Itemized modification records

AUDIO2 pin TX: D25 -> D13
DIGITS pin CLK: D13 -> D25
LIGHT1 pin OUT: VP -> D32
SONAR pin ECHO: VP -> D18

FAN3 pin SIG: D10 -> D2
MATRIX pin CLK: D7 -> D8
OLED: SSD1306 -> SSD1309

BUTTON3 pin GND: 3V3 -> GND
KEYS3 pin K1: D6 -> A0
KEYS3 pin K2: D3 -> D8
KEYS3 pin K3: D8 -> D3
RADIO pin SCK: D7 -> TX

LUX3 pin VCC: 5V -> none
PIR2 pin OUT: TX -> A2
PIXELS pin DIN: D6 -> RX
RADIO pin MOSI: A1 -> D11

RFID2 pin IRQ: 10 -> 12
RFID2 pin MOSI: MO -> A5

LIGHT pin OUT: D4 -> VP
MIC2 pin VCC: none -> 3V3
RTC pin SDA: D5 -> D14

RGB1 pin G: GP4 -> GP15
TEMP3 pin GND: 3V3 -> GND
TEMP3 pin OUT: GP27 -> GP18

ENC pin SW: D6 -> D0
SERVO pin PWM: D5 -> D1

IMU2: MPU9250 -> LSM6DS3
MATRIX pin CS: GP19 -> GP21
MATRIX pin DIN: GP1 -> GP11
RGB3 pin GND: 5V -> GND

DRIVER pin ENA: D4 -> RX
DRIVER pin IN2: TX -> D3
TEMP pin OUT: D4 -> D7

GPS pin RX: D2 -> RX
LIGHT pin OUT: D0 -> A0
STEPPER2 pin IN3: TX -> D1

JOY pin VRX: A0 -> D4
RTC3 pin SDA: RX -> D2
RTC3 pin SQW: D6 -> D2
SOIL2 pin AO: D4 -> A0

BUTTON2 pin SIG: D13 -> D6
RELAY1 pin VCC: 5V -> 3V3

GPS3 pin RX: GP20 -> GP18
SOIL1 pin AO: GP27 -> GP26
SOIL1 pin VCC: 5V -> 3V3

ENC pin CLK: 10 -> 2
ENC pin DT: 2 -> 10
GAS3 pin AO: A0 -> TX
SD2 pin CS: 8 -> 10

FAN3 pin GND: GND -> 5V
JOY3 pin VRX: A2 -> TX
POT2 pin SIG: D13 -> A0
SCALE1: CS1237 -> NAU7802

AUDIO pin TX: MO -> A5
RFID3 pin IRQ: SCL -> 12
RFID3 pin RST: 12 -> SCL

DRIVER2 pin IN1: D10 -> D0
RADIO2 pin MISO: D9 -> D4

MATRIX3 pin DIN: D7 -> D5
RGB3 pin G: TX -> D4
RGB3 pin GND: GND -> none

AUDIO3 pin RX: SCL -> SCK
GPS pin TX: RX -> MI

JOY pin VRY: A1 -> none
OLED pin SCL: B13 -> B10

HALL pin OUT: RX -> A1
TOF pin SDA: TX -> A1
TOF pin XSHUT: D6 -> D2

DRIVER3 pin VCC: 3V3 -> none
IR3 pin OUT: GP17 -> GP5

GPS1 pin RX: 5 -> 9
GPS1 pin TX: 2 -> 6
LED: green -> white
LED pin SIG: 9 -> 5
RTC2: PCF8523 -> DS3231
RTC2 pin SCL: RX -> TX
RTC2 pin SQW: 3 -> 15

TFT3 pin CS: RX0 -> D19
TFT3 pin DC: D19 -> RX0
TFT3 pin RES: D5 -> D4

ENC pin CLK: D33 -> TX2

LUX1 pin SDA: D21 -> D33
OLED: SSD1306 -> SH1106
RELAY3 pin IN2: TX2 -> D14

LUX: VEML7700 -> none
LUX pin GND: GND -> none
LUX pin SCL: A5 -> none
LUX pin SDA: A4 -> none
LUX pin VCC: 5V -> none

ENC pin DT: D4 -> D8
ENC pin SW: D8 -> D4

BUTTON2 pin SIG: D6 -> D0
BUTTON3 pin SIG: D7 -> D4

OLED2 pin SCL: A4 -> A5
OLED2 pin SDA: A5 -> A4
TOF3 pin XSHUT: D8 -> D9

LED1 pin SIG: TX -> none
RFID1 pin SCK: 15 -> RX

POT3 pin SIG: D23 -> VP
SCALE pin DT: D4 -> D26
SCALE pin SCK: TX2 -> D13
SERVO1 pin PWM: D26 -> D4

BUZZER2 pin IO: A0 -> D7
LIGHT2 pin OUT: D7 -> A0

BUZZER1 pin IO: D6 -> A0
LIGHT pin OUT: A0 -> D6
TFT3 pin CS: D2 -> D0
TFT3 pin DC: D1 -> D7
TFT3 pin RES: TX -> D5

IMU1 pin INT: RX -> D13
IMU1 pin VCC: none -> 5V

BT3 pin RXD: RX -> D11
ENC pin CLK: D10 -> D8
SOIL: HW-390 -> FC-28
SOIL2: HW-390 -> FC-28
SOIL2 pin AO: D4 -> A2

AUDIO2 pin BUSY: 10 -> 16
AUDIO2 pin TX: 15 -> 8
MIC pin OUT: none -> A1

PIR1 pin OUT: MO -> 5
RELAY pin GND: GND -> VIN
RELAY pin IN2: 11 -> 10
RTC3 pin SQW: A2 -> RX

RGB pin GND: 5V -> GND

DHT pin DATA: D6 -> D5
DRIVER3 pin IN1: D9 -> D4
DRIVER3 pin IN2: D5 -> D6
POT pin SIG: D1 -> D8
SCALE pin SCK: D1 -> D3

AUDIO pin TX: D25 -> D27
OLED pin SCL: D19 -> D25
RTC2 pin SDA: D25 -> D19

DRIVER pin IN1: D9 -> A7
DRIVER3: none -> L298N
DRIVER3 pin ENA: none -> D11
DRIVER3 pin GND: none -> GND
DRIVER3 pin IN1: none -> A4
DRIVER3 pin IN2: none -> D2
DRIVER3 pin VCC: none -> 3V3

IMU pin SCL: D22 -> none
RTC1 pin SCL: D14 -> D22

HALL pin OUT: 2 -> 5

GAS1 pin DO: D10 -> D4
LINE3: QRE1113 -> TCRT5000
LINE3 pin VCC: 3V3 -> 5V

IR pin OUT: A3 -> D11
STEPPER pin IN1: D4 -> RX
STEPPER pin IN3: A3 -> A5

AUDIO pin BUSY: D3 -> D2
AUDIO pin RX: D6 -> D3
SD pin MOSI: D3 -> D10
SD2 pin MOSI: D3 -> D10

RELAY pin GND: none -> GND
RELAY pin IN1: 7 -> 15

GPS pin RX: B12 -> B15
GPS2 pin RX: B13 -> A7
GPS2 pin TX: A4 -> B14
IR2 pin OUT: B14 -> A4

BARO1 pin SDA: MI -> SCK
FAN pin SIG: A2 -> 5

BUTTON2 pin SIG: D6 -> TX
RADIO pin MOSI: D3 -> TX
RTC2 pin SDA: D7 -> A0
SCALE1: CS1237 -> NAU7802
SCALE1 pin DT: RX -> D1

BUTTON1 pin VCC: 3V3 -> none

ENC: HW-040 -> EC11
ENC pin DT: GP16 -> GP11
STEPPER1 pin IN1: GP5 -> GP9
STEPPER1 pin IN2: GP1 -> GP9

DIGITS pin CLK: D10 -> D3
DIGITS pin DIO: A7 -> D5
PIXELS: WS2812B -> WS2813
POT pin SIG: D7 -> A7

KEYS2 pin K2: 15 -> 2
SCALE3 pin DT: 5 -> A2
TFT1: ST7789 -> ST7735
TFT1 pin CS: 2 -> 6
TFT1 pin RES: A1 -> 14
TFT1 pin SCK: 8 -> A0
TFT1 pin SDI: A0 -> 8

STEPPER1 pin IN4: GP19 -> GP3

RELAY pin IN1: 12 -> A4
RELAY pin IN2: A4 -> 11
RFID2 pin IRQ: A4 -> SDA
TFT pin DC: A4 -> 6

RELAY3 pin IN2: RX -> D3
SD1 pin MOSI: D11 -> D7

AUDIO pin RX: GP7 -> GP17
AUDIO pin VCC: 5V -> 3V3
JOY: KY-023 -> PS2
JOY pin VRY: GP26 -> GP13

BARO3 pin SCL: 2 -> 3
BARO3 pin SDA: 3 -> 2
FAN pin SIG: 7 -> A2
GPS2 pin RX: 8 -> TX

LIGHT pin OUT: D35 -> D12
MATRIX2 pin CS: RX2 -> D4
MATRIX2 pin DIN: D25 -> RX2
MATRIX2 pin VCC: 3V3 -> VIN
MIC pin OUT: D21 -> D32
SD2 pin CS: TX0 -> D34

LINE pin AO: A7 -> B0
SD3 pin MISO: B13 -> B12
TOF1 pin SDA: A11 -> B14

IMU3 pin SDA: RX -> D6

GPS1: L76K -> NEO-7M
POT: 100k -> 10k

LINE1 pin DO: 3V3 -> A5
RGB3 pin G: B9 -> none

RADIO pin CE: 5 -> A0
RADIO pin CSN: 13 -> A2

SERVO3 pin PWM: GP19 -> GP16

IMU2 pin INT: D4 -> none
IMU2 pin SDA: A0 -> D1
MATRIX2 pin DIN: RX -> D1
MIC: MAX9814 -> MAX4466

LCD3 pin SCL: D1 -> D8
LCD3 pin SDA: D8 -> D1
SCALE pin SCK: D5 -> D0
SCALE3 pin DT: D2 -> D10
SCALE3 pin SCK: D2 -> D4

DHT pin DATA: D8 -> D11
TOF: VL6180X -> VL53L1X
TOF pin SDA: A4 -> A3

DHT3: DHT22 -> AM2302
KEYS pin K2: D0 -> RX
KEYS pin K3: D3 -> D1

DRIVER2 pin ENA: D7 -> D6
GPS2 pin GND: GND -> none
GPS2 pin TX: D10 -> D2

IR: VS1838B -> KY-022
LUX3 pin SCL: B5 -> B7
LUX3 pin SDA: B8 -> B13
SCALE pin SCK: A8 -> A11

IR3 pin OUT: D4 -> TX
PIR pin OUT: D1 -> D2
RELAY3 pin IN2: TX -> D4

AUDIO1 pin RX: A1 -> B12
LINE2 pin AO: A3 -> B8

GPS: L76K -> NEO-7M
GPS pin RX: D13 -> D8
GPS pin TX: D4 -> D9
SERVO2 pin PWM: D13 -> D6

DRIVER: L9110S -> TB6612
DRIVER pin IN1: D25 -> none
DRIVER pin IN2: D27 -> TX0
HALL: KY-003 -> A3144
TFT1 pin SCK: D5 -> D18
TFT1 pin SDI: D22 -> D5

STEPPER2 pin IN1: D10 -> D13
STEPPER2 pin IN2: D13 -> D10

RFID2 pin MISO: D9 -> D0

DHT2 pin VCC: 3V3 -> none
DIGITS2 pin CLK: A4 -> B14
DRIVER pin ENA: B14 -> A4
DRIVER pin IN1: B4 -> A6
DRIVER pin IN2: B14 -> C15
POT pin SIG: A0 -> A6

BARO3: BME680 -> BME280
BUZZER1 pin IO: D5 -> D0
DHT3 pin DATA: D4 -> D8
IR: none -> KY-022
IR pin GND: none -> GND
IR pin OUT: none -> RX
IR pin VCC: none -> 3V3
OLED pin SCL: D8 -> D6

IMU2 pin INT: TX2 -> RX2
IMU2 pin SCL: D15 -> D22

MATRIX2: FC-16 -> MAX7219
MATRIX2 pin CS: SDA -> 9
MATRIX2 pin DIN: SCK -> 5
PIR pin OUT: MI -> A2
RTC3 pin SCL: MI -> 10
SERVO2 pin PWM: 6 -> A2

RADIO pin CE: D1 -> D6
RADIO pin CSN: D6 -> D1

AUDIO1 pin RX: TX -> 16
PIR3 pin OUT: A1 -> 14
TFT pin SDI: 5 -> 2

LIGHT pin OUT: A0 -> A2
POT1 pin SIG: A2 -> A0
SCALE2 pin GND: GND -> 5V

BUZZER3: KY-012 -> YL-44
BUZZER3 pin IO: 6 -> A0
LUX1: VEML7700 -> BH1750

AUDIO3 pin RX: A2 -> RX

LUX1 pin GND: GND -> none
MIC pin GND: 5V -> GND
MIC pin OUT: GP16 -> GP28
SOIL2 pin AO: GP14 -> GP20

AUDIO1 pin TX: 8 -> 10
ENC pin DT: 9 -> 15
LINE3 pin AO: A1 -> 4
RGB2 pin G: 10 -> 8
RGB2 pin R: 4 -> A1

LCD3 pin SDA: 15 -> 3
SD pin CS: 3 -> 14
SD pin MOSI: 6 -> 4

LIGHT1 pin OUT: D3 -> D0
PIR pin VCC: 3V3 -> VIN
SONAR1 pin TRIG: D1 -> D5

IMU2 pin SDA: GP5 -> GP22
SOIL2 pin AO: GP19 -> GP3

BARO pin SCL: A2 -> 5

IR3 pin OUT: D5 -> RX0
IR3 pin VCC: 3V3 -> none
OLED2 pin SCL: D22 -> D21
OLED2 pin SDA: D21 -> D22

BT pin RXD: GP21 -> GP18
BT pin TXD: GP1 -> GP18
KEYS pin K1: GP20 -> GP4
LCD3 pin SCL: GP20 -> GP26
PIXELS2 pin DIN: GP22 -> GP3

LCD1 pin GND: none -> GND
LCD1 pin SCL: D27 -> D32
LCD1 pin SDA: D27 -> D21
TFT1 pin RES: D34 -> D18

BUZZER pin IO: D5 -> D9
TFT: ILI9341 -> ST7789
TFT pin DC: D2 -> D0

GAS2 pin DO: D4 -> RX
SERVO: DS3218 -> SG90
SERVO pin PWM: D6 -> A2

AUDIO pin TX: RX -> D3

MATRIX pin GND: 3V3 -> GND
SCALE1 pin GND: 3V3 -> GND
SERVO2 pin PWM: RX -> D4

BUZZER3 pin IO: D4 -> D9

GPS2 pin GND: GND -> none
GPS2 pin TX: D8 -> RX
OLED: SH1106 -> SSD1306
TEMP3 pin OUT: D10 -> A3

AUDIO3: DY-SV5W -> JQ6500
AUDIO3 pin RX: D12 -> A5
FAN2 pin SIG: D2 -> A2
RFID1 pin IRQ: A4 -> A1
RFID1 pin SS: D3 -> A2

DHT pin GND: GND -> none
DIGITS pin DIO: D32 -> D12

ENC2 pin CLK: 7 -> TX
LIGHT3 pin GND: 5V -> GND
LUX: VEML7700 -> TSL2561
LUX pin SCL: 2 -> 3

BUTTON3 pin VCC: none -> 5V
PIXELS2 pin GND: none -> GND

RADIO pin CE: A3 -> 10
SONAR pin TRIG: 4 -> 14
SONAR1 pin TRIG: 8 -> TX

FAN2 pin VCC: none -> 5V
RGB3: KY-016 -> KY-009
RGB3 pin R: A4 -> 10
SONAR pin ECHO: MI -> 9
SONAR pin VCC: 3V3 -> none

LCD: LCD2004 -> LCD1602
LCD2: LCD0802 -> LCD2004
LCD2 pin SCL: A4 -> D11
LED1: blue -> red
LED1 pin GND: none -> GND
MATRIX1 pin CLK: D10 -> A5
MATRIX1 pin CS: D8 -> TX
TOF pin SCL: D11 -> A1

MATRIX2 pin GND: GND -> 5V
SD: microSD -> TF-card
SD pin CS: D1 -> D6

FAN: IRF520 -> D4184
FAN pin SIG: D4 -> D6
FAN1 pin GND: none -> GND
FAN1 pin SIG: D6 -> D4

Exercise requirements:
In the entries above, find the line with "LUX1 pin SDA: D21 -> D33" and the line with "SERVO1 pin PWM: D26 -> D4", then set down exactly those two and every line between them, nothing else.

Response box:
LUX1 pin SDA: D21 -> D33
OLED: SSD1306 -> SH1106
RELAY3 pin IN2: TX2 -> D14

LUX: VEML7700 -> none
LUX pin GND: GND -> none
LUX pin SCL: A5 -> none
LUX pin SDA: A4 -> none
LUX pin VCC: 5V -> none

ENC pin DT: D4 -> D8
ENC pin SW: D8 -> D4

BUTTON2 pin SIG: D6 -> D0
BUTTON3 pin SIG: D7 -> D4

OLED2 pin SCL: A4 -> A5
OLED2 pin SDA: A5 -> A4
TOF3 pin XSHUT: D8 -> D9

LED1 pin SIG: TX -> none
RFID1 pin SCK: 15 -> RX

POT3 pin SIG: D23 -> VP
SCALE pin DT: D4 -> D26
SCALE pin SCK: TX2 -> D13
SERVO1 pin PWM: D26 -> D4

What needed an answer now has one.